Print out the data precisely as it appears here, with no pictures.
**** INPUT FOR THIS TASK ****
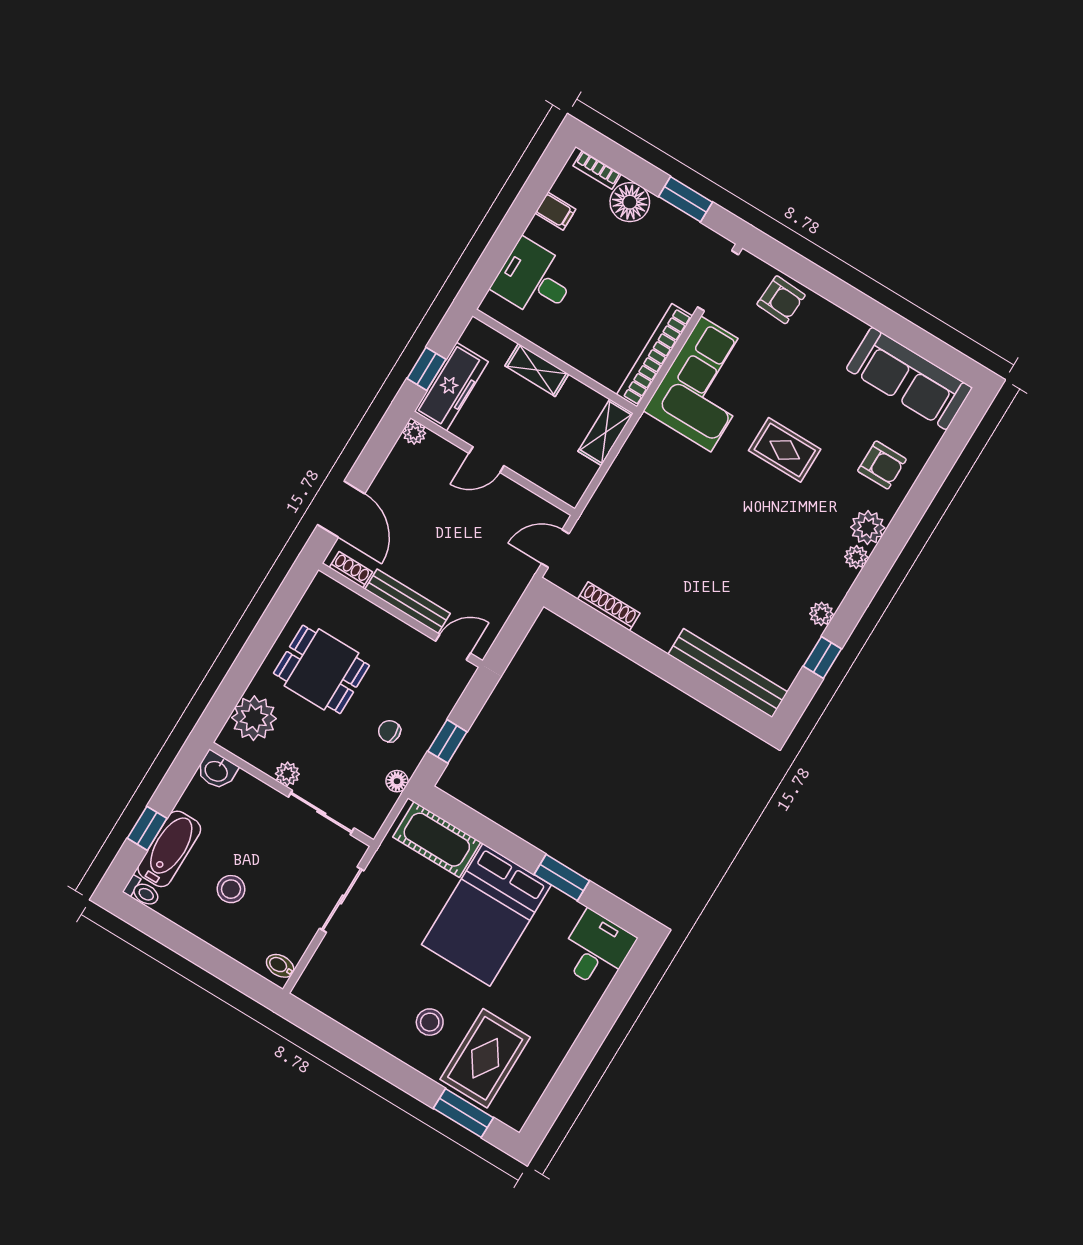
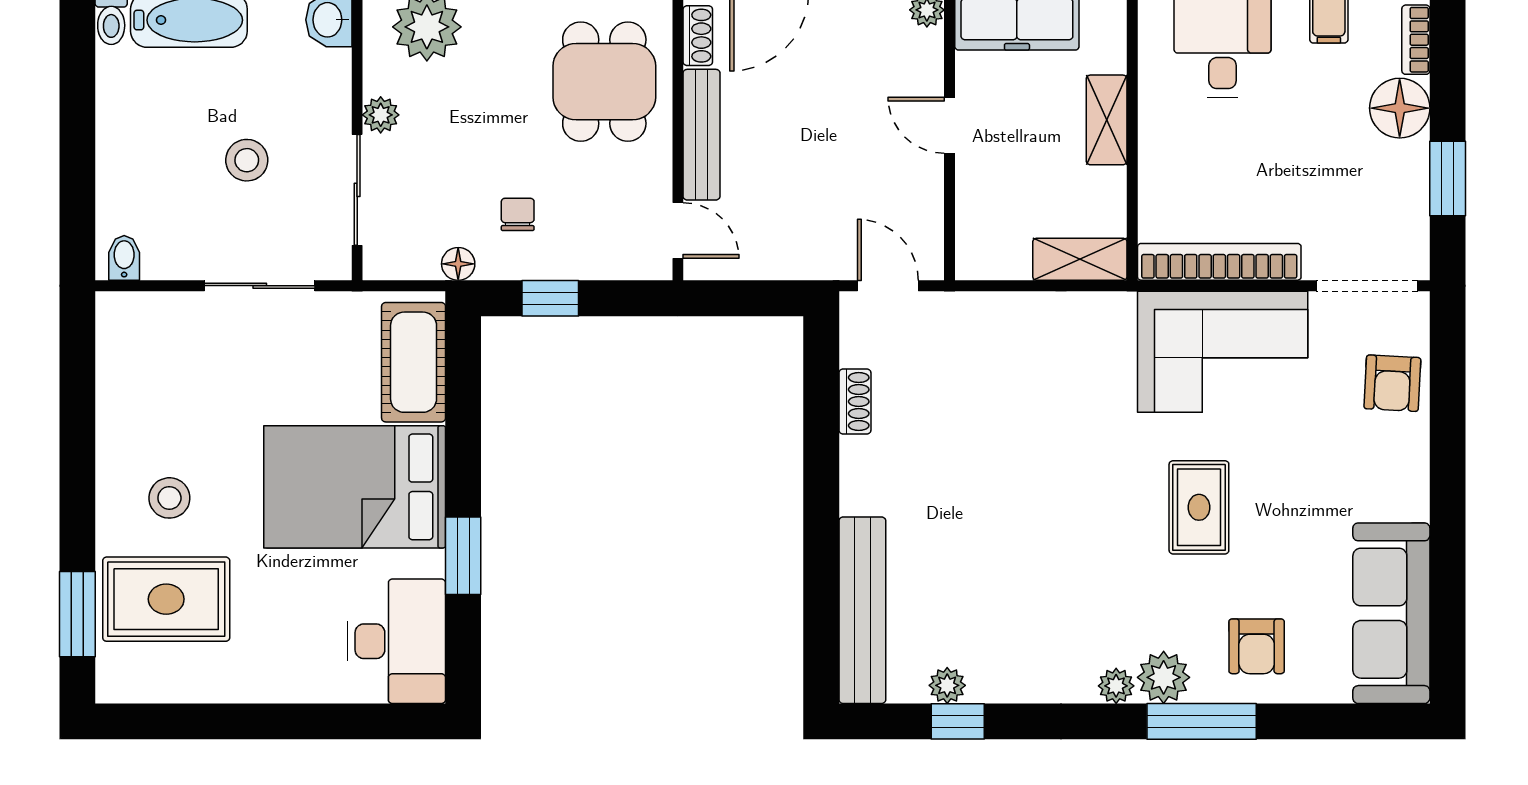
window: (905, 521) -> (1202, 721), added
shoe rack: (609, 606) -> (855, 402), width x0.70
plant: (821, 614) -> (947, 685), moved
dining table: (321, 669) -> (604, 82), moved
stool: (231, 889) -> (247, 160), moved
desk: (596, 950) -> (396, 641), width x1.37

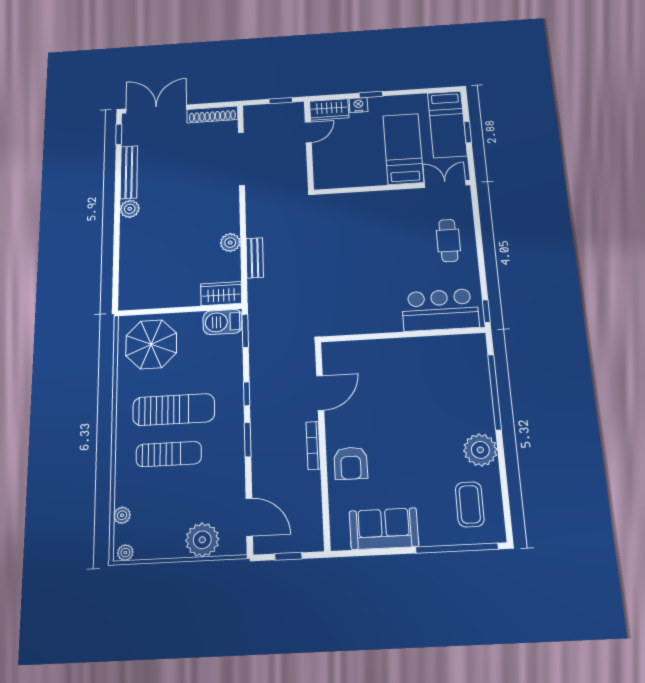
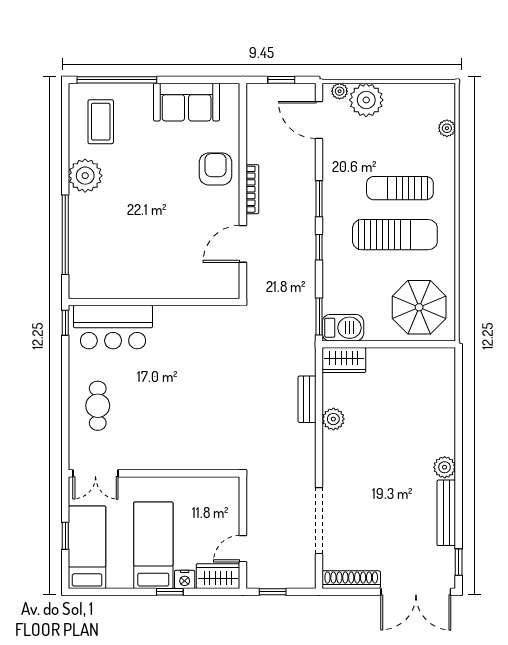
bed: (403, 149) -> (153, 545), moved, turned 180
sun lounger: (174, 410) -> (395, 235), turned 180
plant: (125, 553) -> (340, 91), moved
****
ANSWER TO THE EXERCISE:
window: (905, 521) -> (1202, 721), added
shoe rack: (609, 606) -> (855, 402), width x0.70
plant: (821, 614) -> (947, 685), moved
dining table: (321, 669) -> (604, 82), moved
stool: (231, 889) -> (247, 160), moved
desk: (596, 950) -> (396, 641), width x1.37

bed: (403, 149) -> (153, 545), moved, turned 180
sun lounger: (174, 410) -> (395, 235), turned 180
plant: (125, 553) -> (340, 91), moved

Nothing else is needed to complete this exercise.